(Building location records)
+++

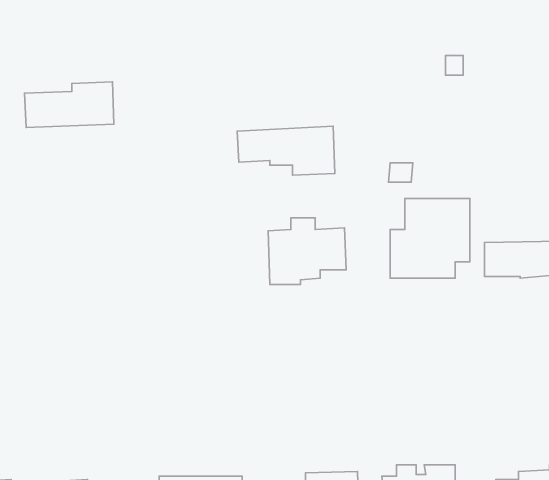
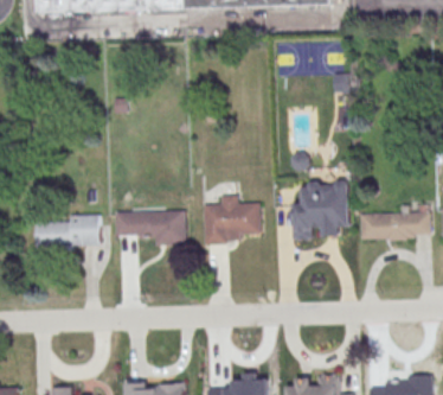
building: [25,82,114,127] -> [36,215,101,248]
building: [237,126,335,175] -> [115,210,186,246]

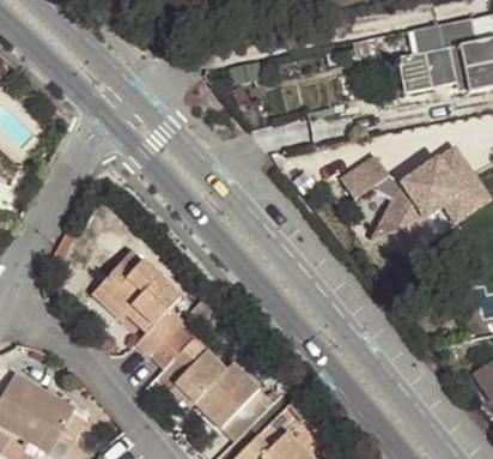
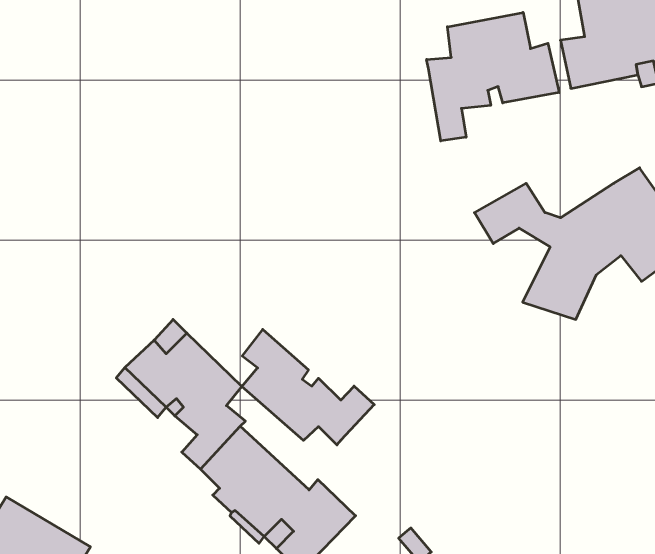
building: none -> [427,12,559,141]
building: none -> [242,329,374,445]

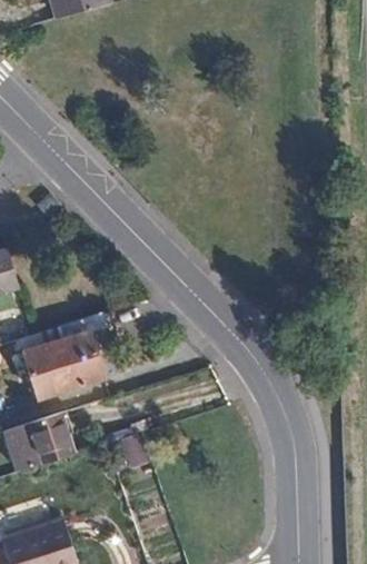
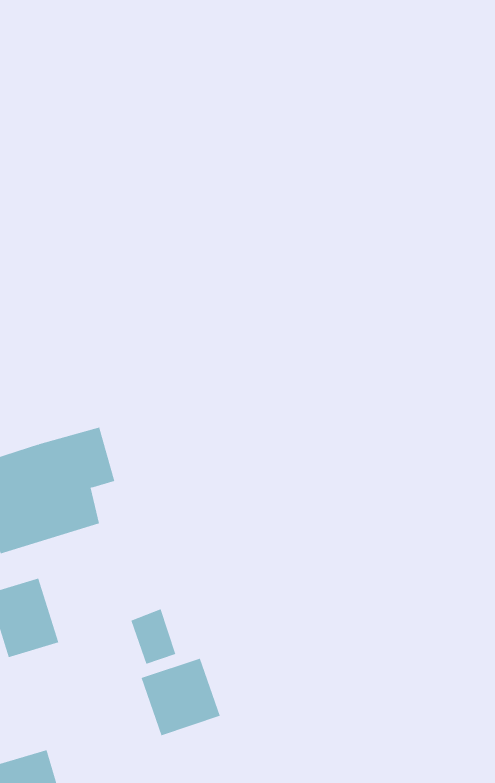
building: none -> [141,658,221,736]

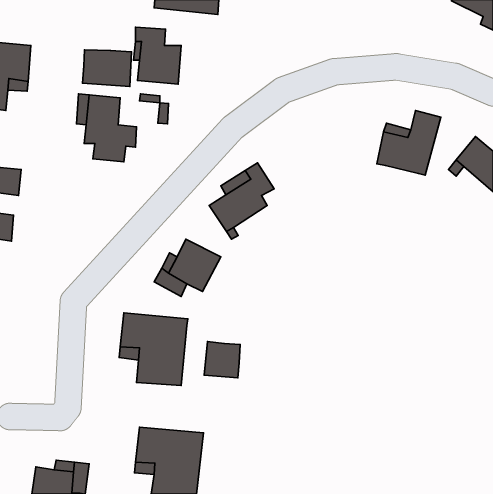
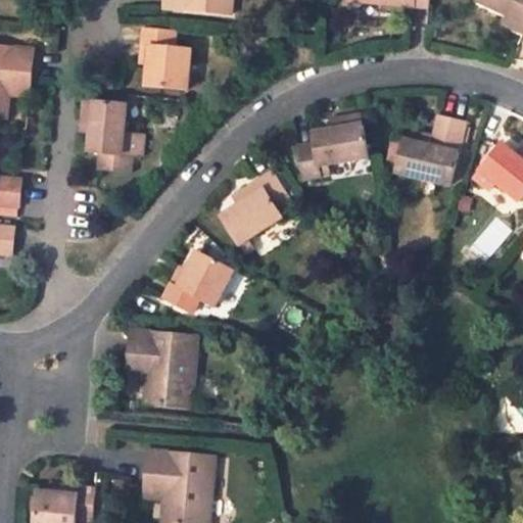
building: [82,50,132,86] -> none
building: none -> [297,113,367,180]
building: [204,342,240,378] -> none

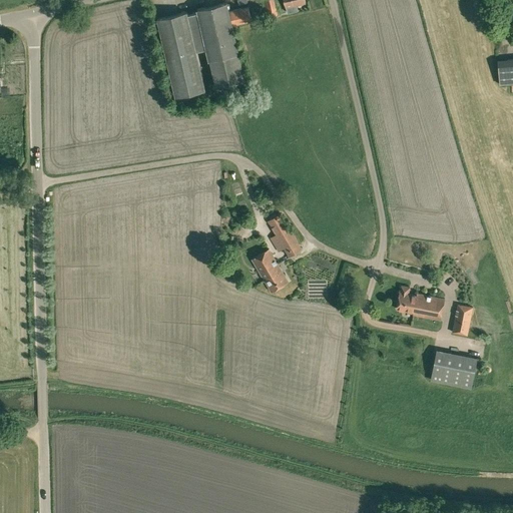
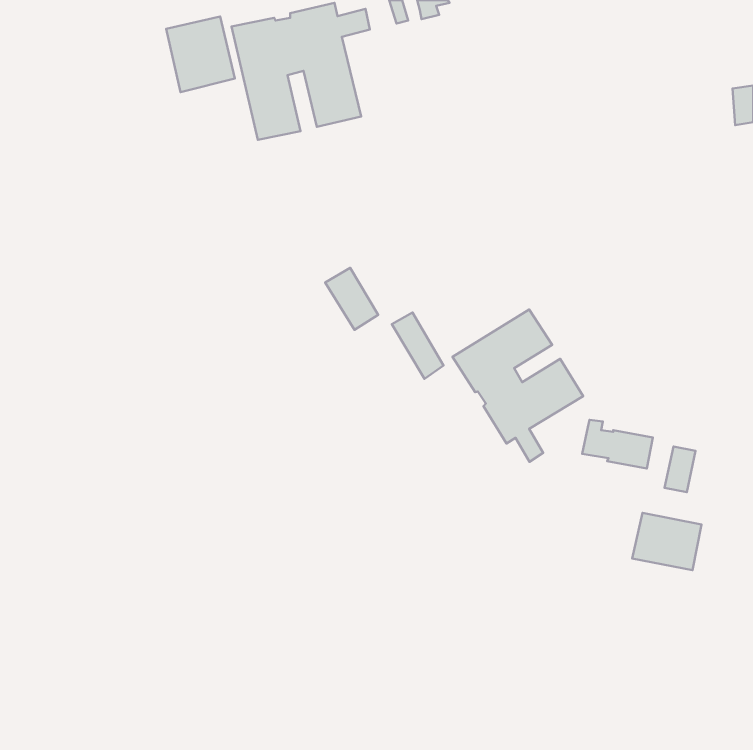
building: none -> [166,16,235,92]
building: none -> [452,309,583,462]
building: [251,250,288,293] -> [325,268,378,330]

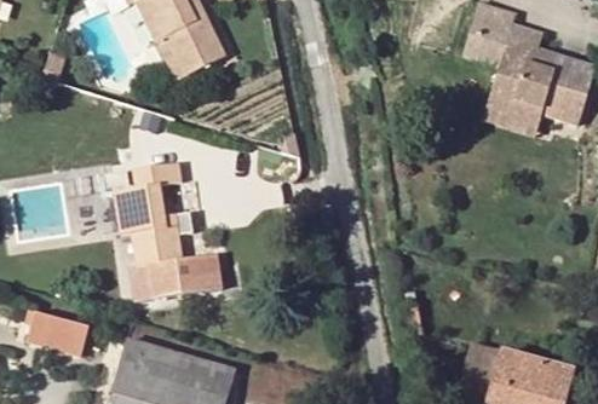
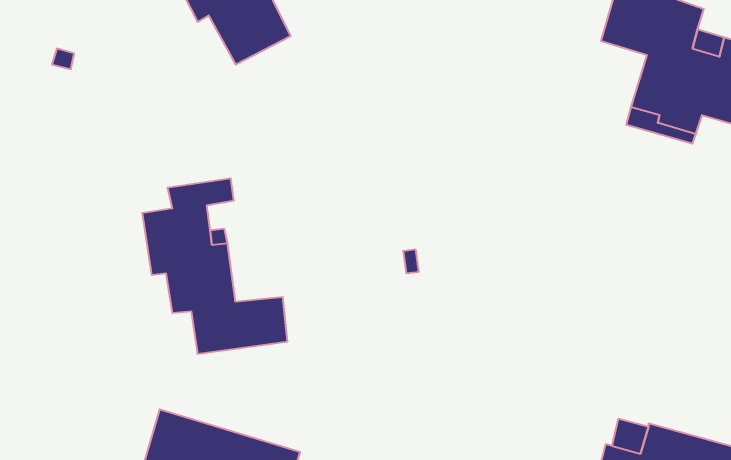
building: [28,311,86,354] -> none

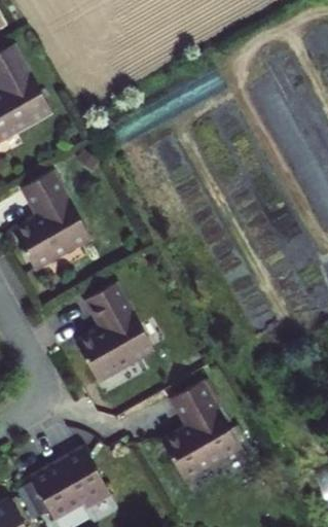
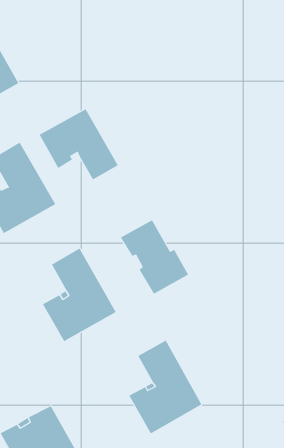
building: none -> [39,109,118,180]
building: none -> [120,220,189,295]

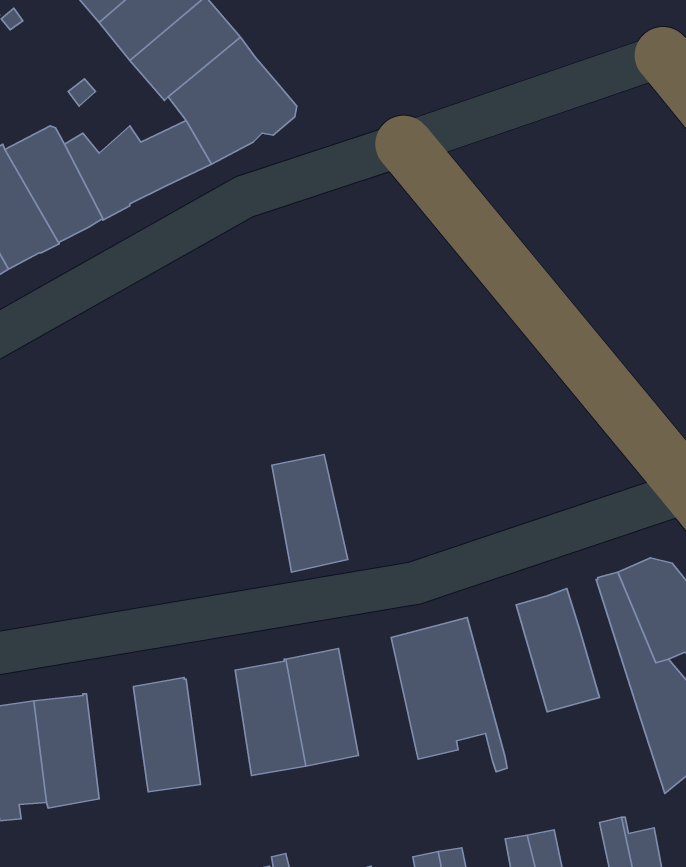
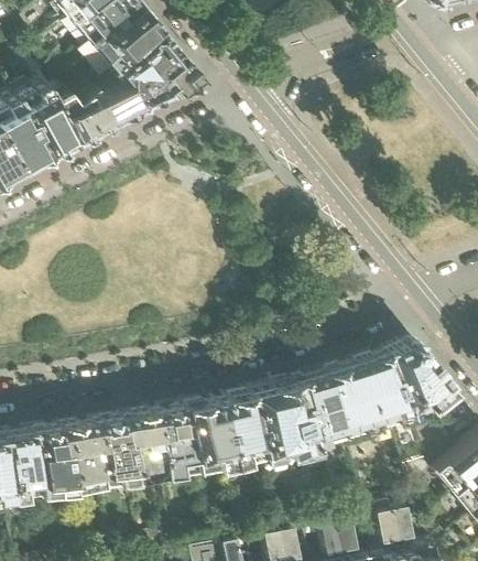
building: [272,454,348,572] -> [219,396,265,467]
building: none -> [358,360,401,445]
building: none -> [297,376,346,468]
building: none -> [127,416,166,485]
building: none -> [66,427,104,494]

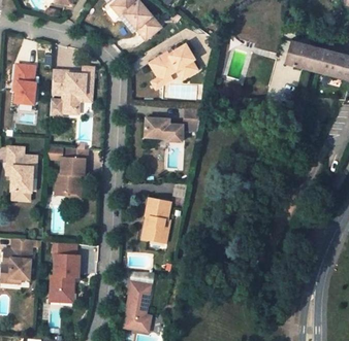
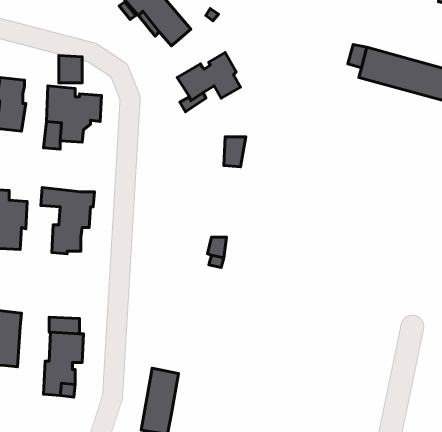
building: [146,120,183,143] -> none
building: [142,198,170,242] -> none

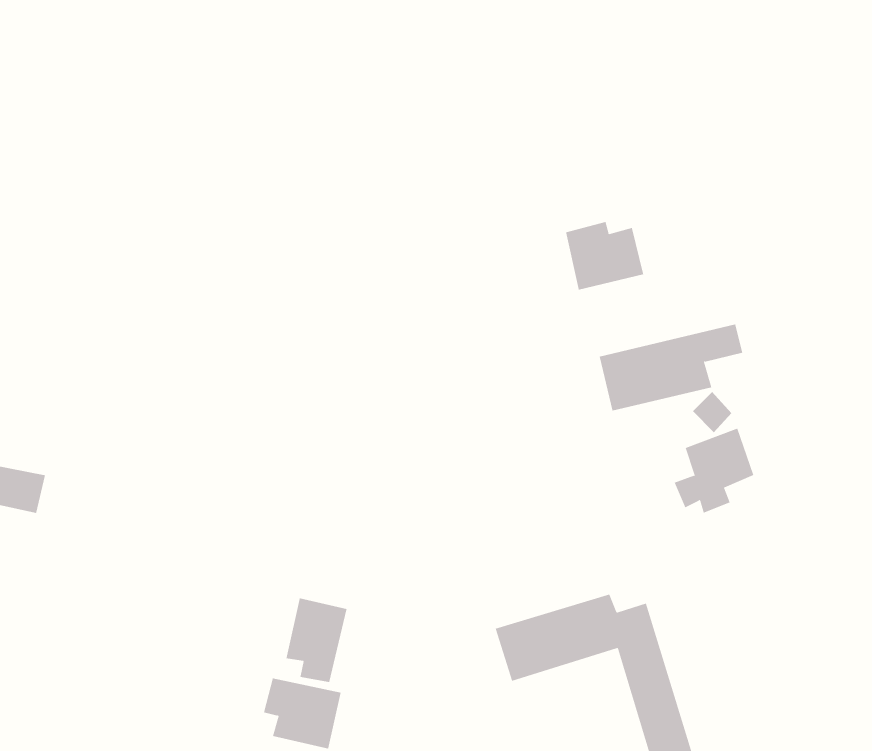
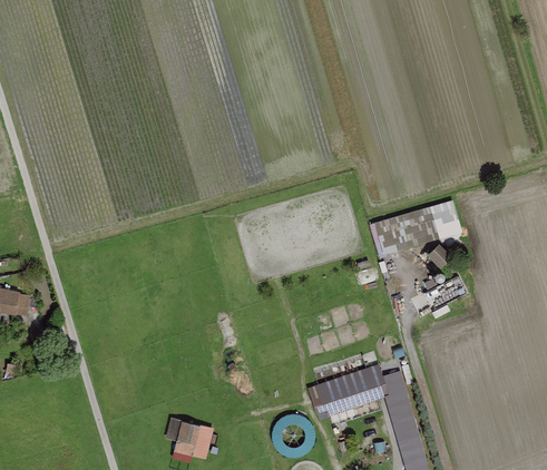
building: [566,221,644,290] -> none
building: [286,598,347,683] -> none

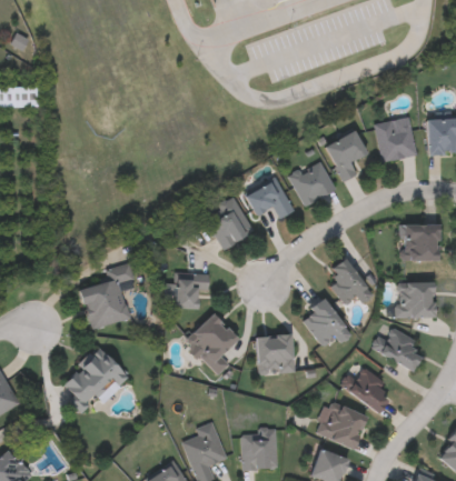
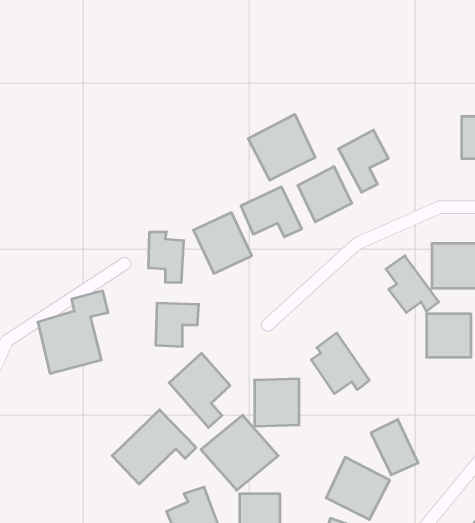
building: none -> [248,114,315,180]
building: [376,118,417,161] -> none
building: none -> [148,232,184,283]
building: [328,258,371,304] -> [386,256,439,313]
building: [375,325,422,372] -> none
building: [59,347,128,408] -> [112,410,196,484]
building: none -> [201,415,278,490]

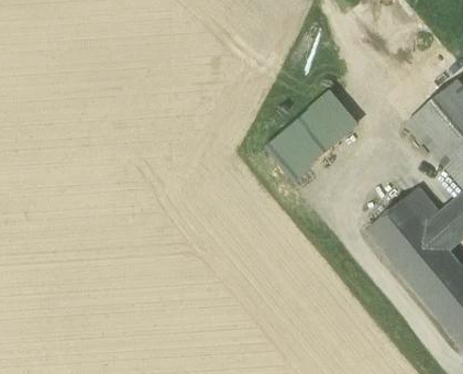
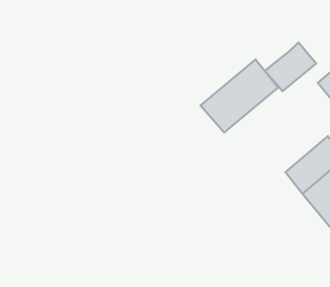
building: none -> [265,43,316,91]

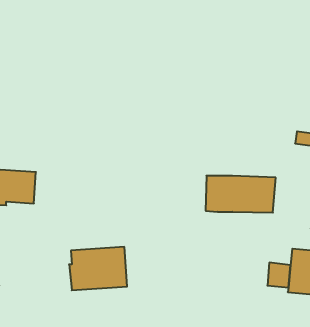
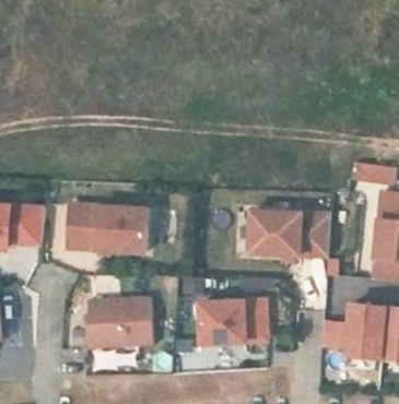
building: none -> [69,206,151,253]
building: none -> [200,299,268,343]

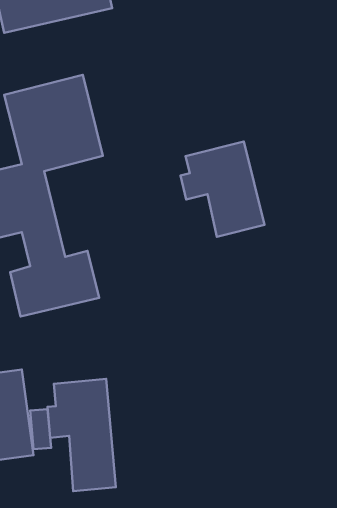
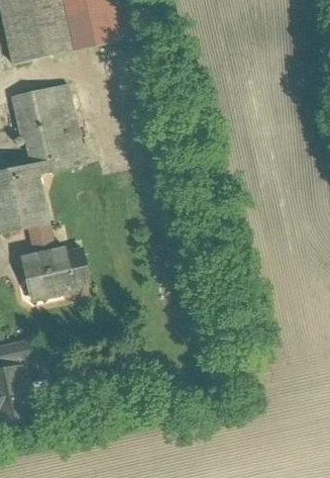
building: [181,142,265,237] -> none
building: [48,379,116,491] -> none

+++

## PROBLEM TO WORK ON:
Beginning with the line above that has "building: none -> [242,329,374,445]" and going on through the line that has "building: none -> [265,43,316,91]", retype every line exactly and add nothing else; drop the pictures.

## PROBLEM SOLUTION:
building: none -> [242,329,374,445]

building: none -> [141,658,221,736]

building: [82,50,132,86] -> none
building: none -> [297,113,367,180]
building: [204,342,240,378] -> none

building: none -> [166,16,235,92]
building: none -> [452,309,583,462]
building: [251,250,288,293] -> [325,268,378,330]

building: [28,311,86,354] -> none

building: none -> [39,109,118,180]
building: none -> [120,220,189,295]

building: [272,454,348,572] -> [219,396,265,467]
building: none -> [358,360,401,445]
building: none -> [297,376,346,468]
building: none -> [127,416,166,485]
building: none -> [66,427,104,494]

building: [146,120,183,143] -> none
building: [142,198,170,242] -> none

building: [566,221,644,290] -> none
building: [286,598,347,683] -> none

building: none -> [248,114,315,180]
building: [376,118,417,161] -> none
building: none -> [148,232,184,283]
building: [328,258,371,304] -> [386,256,439,313]
building: [375,325,422,372] -> none
building: [59,347,128,408] -> [112,410,196,484]
building: none -> [201,415,278,490]

building: none -> [265,43,316,91]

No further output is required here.